--- TASK TO COMPLETE ---
From the line containing "KEYS3 pin K1: 12 -> SDA" down to the final line of the entries below, return each line exactly and drop the pictures.
───── DATA SHOWN ─────
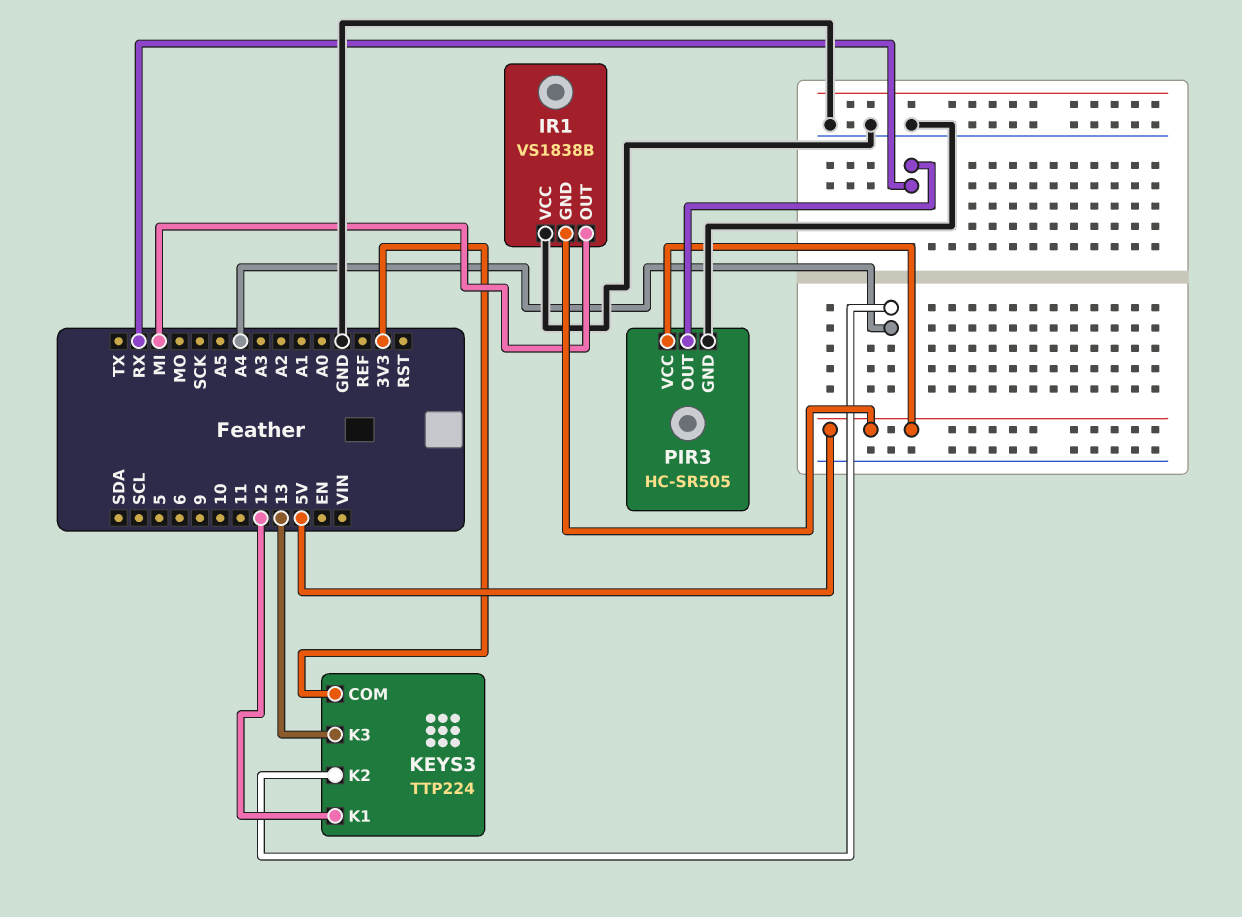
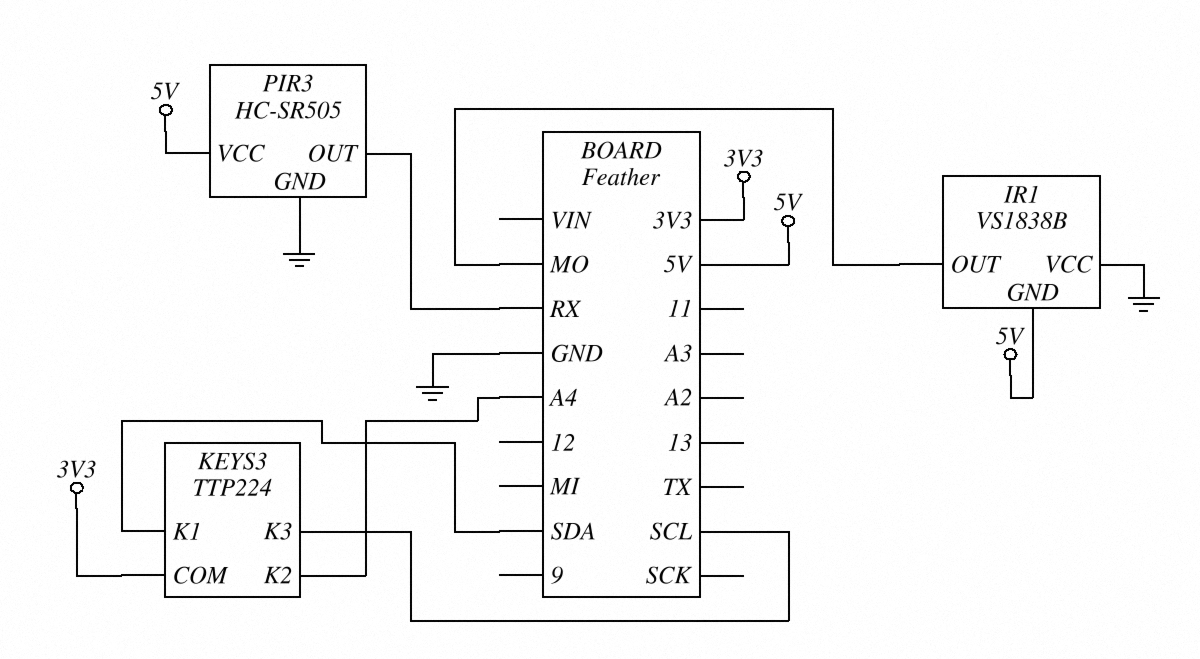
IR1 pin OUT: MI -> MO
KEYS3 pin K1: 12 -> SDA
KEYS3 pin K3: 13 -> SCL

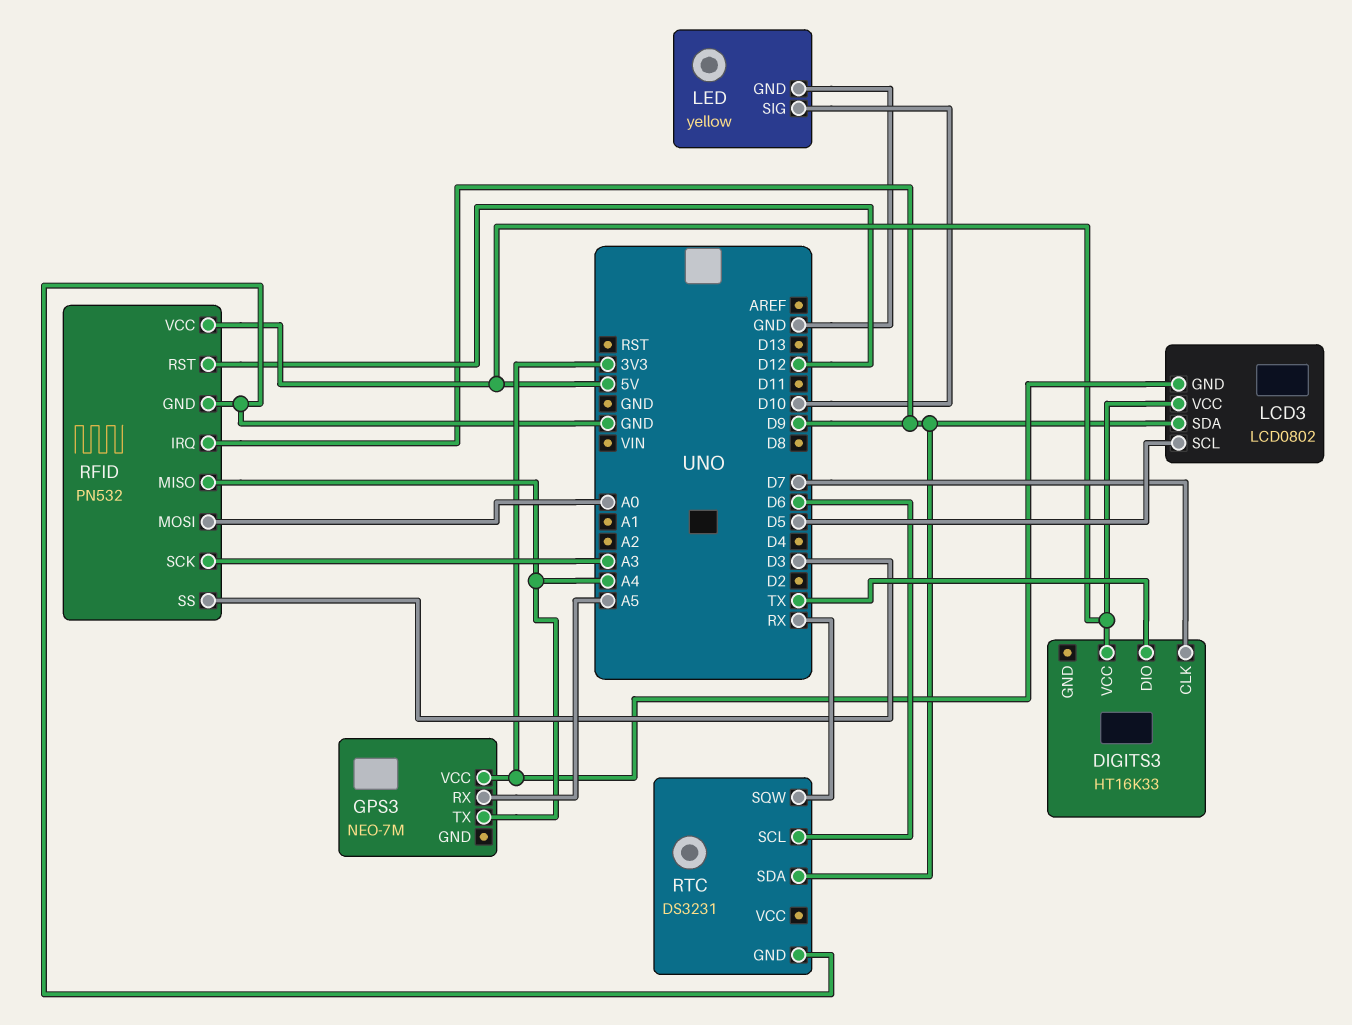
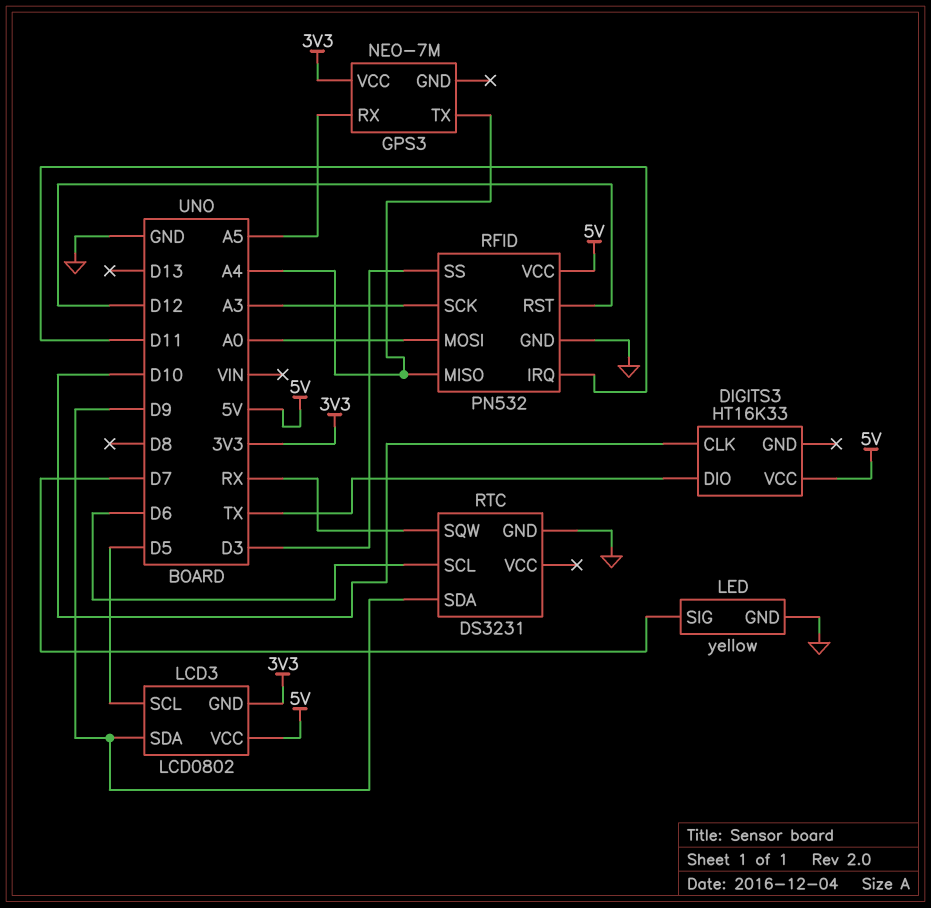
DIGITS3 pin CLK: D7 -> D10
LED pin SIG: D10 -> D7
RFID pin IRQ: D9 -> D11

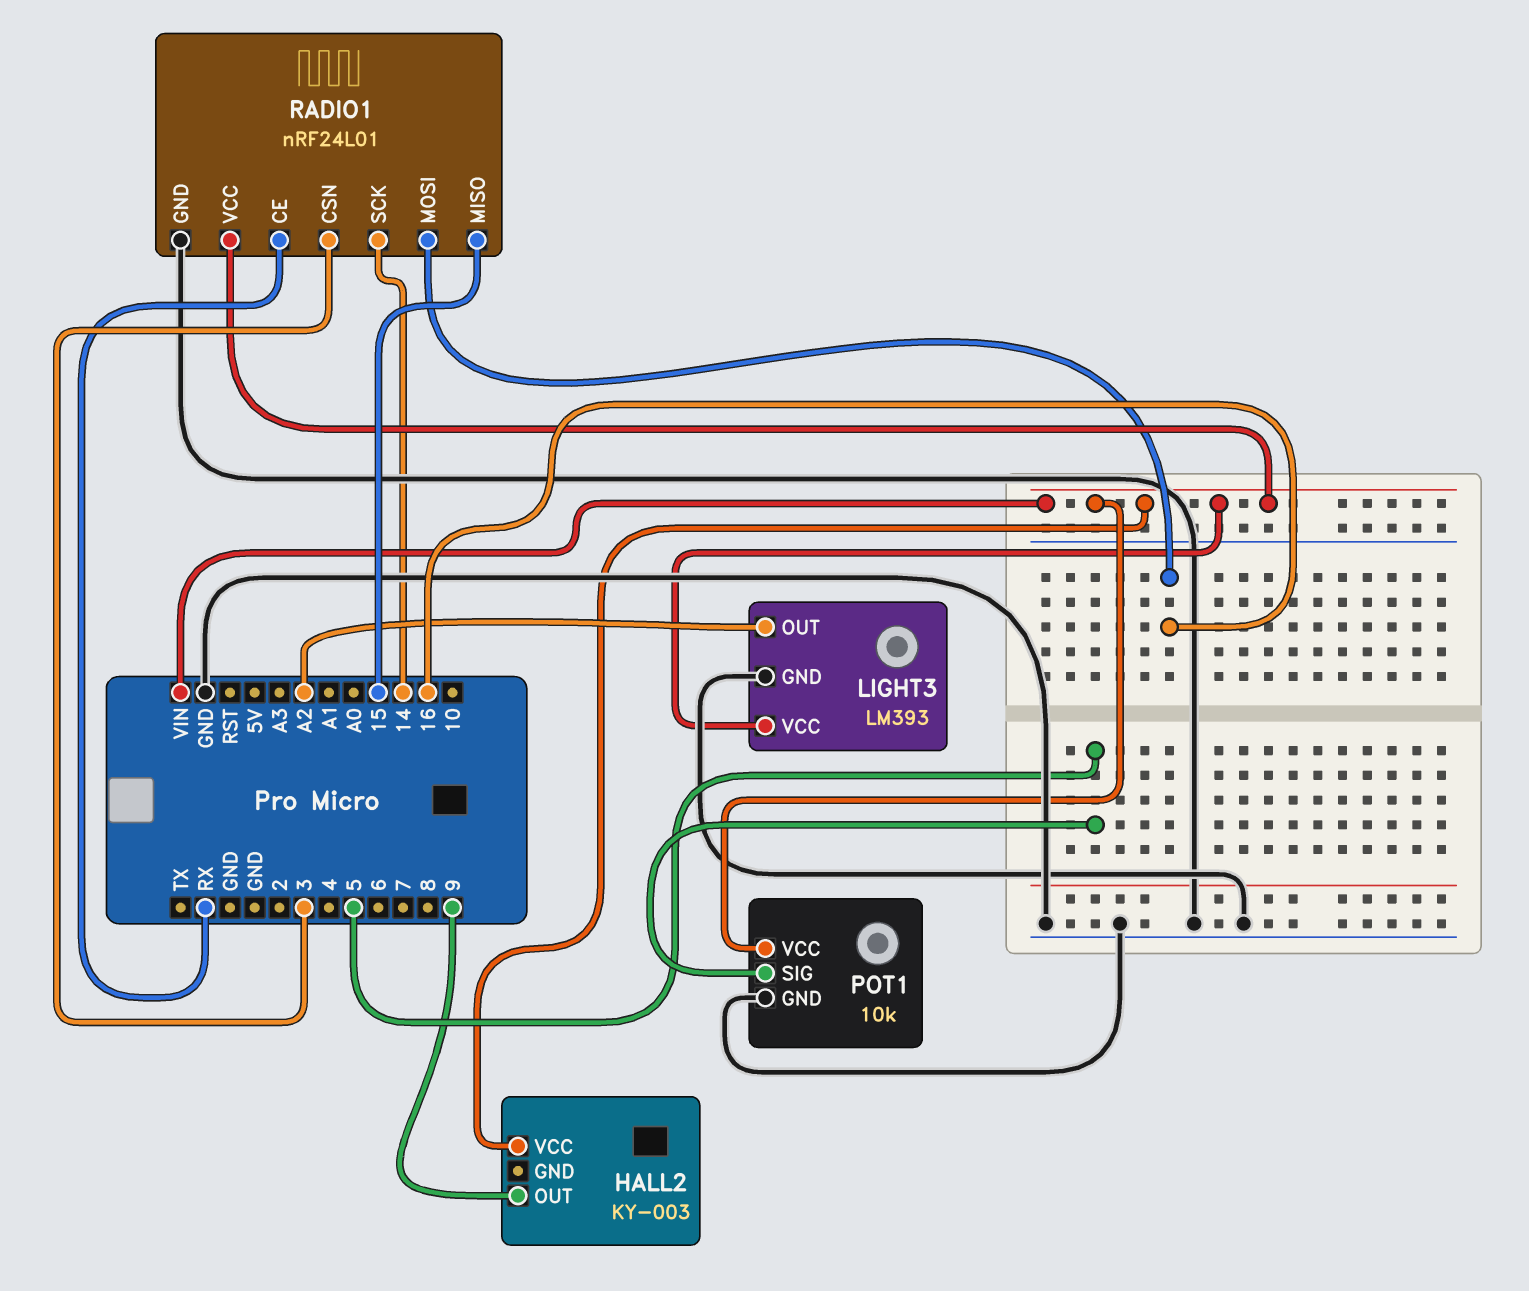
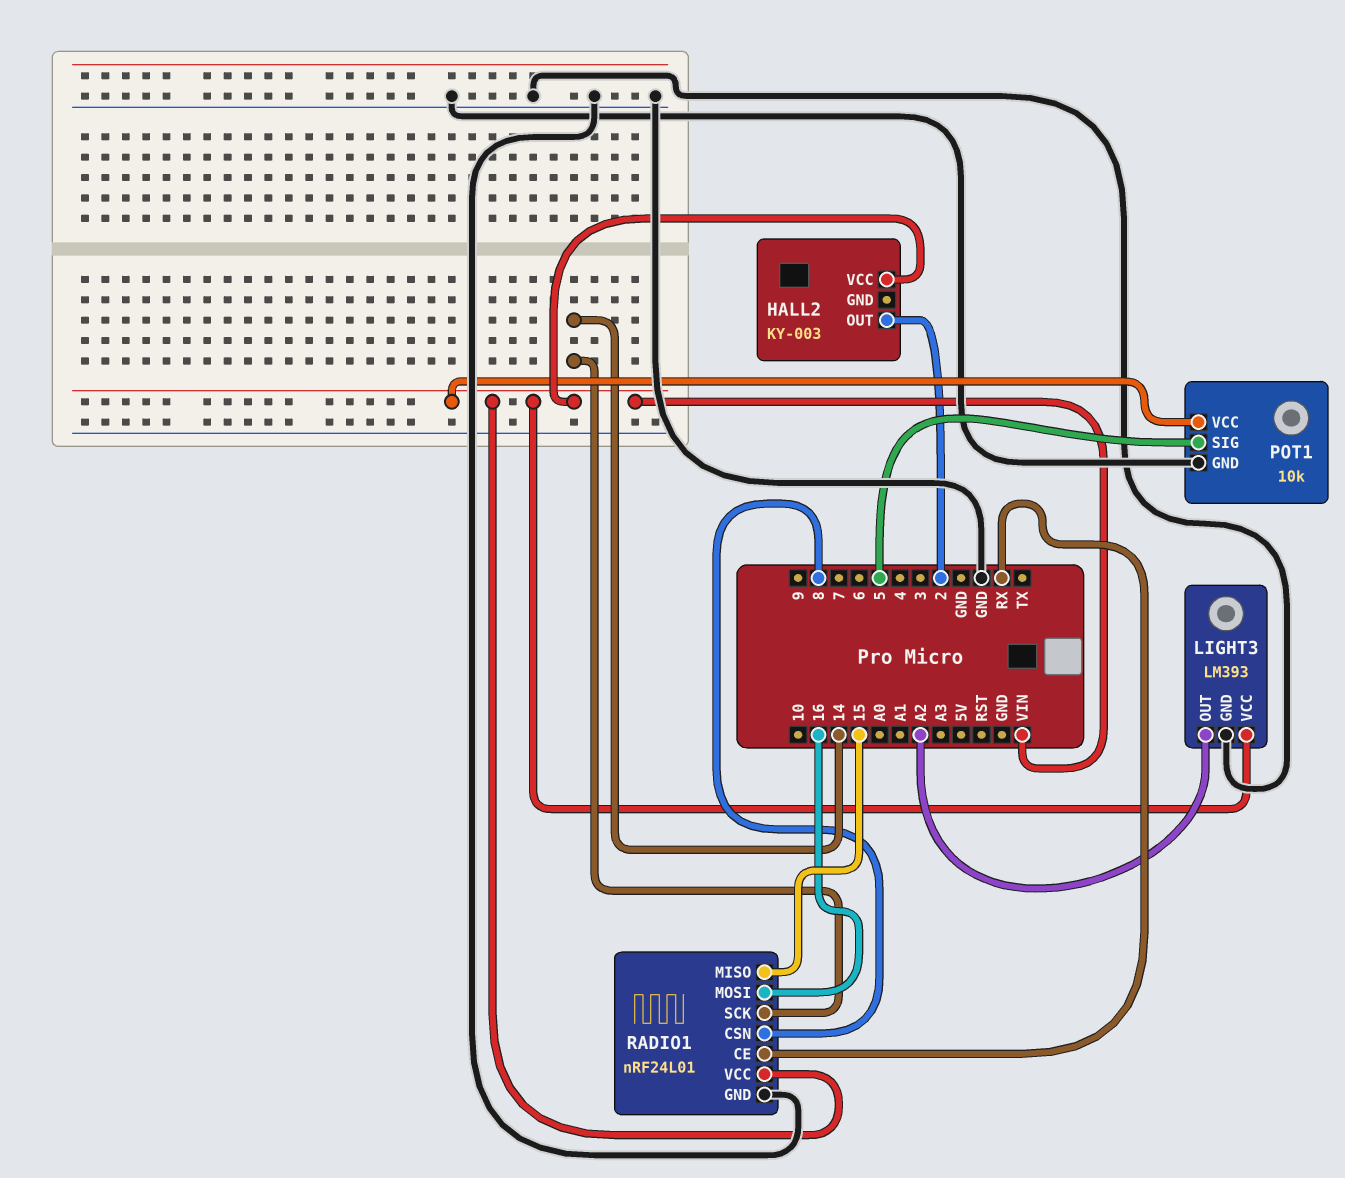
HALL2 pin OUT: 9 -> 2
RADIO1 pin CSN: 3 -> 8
─────
--- COMPLETED TASK ---
KEYS3 pin K1: 12 -> SDA
KEYS3 pin K3: 13 -> SCL

DIGITS3 pin CLK: D7 -> D10
LED pin SIG: D10 -> D7
RFID pin IRQ: D9 -> D11

HALL2 pin OUT: 9 -> 2
RADIO1 pin CSN: 3 -> 8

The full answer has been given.